_WHAT THIS TASK INVOLVES_
From the first entry to the last, restate everything word for word and exclude pictures.

[Opening STUDY MATERIAL section]

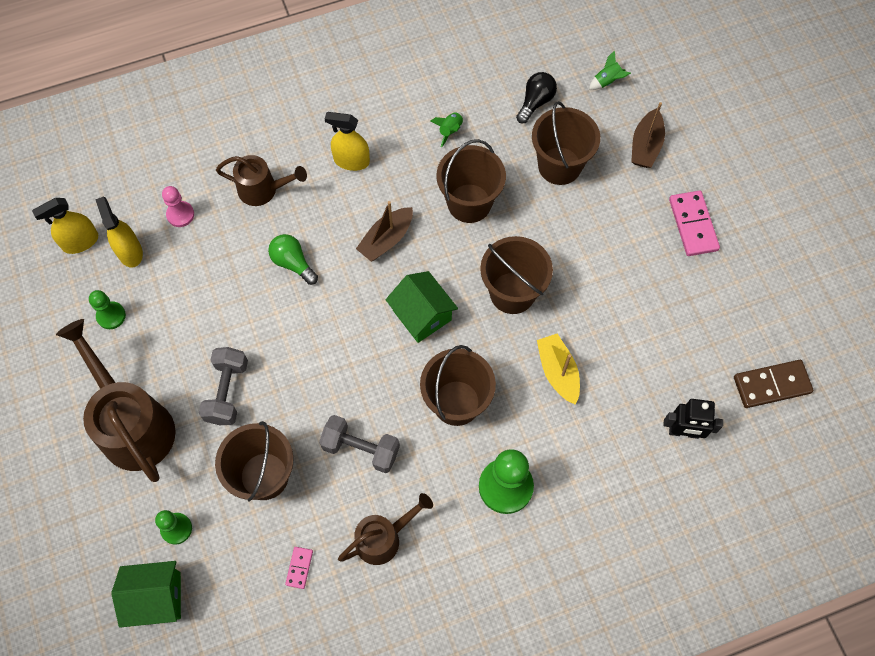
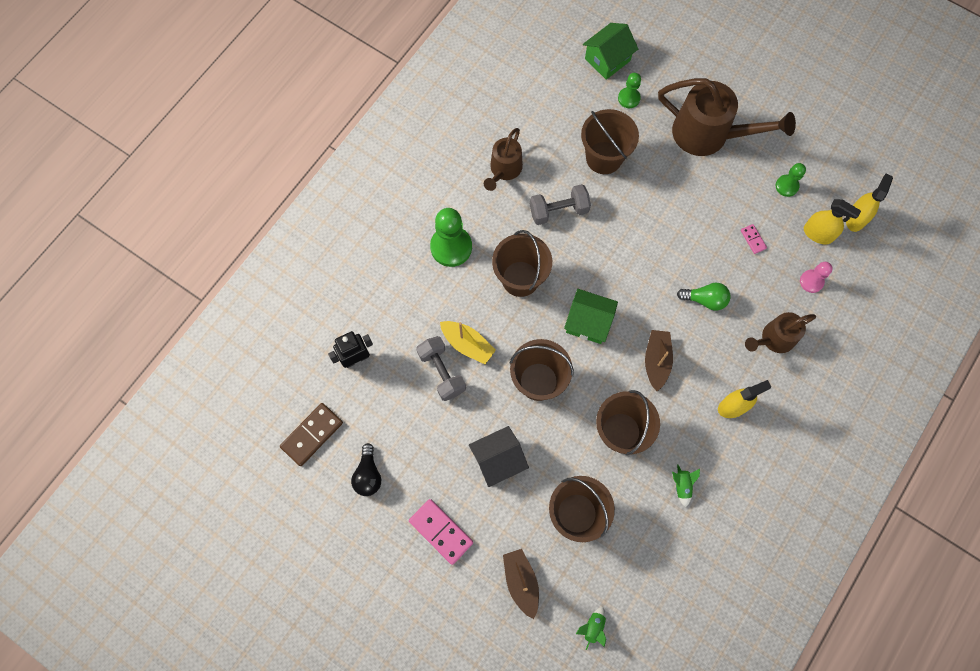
camera: 145 degrees right, 5 degrees up
grey dumbbell [199,347,248,425] -> grey dumbbell moved to [416,336,466,401]
pink domino [285,547,313,589] -> pink domino moved to [741,224,767,254]
black light bulb [516,72,557,123] -> black light bulb moved to [351,443,381,496]
none -> black house [469,426,529,487]

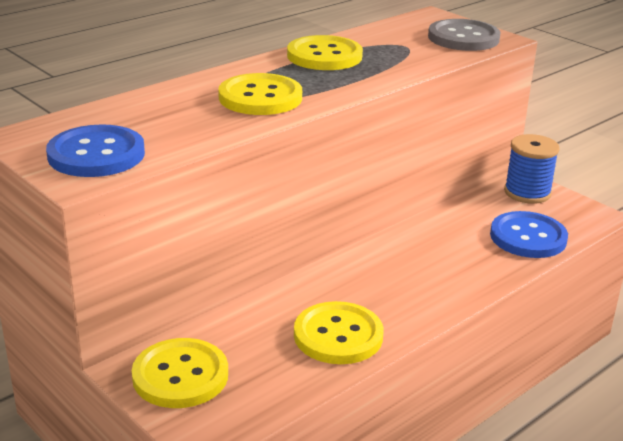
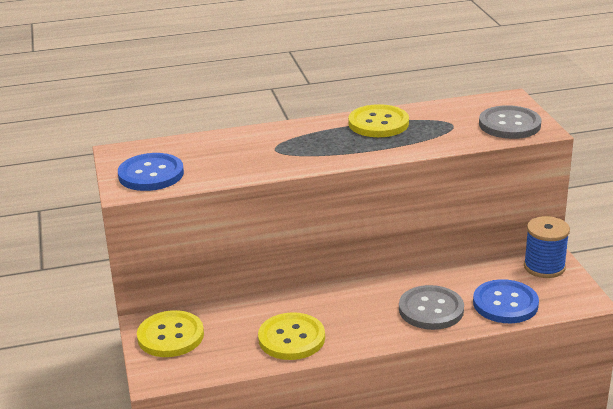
camera: 30 degrees right, 0 degrees up
yellow button [218,73,302,115] -> none
none -> grey button [399,285,464,330]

[Closing STUDY MATERIAL section]

_EXPECTED ANSWER_
camera: 145 degrees right, 5 degrees up
grey dumbbell [199,347,248,425] -> grey dumbbell moved to [416,336,466,401]
pink domino [285,547,313,589] -> pink domino moved to [741,224,767,254]
black light bulb [516,72,557,123] -> black light bulb moved to [351,443,381,496]
none -> black house [469,426,529,487]

camera: 30 degrees right, 0 degrees up
yellow button [218,73,302,115] -> none
none -> grey button [399,285,464,330]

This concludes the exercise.